## TASK ITEM
Which of the lines in the records below hold the string "orange"? Copy every one of them.

══════════

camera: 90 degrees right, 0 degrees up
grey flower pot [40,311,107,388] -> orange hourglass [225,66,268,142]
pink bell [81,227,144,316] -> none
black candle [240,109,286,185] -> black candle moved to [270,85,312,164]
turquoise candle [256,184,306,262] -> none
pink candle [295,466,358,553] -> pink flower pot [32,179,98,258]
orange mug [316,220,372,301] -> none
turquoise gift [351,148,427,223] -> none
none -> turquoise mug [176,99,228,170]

══════════

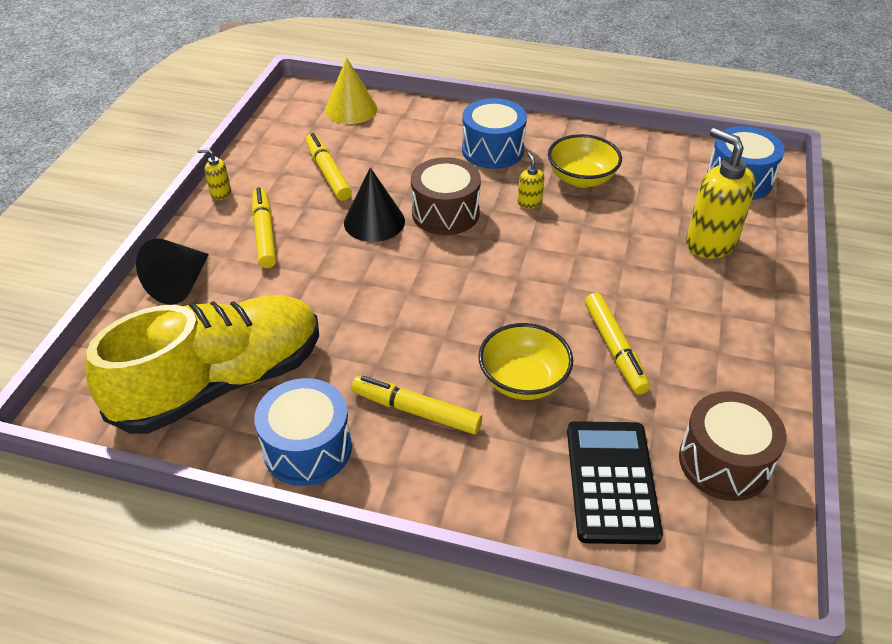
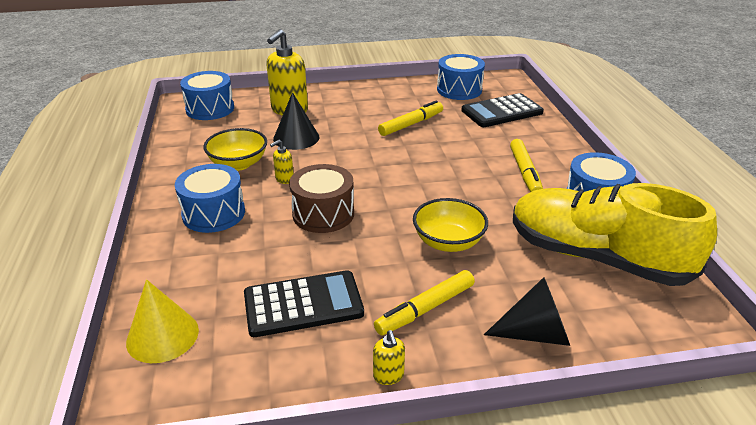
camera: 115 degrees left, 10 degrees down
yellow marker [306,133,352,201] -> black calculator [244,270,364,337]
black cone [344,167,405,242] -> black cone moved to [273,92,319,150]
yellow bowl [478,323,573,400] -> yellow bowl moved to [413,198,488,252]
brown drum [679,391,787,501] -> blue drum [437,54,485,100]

══════════

## SOLUTION FOR THIS EXERCISE
grey flower pot [40,311,107,388] -> orange hourglass [225,66,268,142]
orange mug [316,220,372,301] -> none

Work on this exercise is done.